INSTRUCTIONS TO FOLLOW:
Look through the lines below and copy each one that includes "calculator".

------------

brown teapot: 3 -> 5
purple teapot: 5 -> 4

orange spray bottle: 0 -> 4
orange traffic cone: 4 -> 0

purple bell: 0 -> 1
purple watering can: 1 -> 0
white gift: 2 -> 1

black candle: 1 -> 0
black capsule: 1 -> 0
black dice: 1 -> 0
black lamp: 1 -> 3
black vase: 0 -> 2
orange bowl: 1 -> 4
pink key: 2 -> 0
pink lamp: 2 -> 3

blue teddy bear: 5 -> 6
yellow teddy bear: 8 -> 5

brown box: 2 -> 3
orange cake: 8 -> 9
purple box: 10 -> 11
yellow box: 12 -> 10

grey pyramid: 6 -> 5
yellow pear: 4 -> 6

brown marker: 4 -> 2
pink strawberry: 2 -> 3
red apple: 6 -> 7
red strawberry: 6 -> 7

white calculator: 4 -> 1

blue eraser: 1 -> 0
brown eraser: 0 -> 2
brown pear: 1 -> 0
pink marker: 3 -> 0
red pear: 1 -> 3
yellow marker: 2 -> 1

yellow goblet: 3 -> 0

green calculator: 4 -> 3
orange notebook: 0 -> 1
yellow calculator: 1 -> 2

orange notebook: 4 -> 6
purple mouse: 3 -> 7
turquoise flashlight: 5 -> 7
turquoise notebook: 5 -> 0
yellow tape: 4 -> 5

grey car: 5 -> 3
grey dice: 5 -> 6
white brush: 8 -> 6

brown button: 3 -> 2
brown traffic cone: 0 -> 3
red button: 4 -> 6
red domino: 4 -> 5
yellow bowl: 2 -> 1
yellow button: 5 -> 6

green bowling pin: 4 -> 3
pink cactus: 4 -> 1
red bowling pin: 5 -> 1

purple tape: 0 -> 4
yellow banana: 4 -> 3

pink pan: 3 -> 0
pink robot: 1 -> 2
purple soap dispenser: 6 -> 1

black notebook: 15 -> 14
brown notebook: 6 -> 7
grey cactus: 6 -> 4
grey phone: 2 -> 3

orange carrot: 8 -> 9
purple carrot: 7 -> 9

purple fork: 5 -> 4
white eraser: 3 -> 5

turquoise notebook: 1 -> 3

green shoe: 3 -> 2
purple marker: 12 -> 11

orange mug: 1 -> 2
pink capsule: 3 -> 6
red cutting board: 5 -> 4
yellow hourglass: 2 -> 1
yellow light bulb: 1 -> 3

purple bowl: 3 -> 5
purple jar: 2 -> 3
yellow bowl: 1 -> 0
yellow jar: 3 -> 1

------------

FINISHED EXERCISE:
white calculator: 4 -> 1
green calculator: 4 -> 3
yellow calculator: 1 -> 2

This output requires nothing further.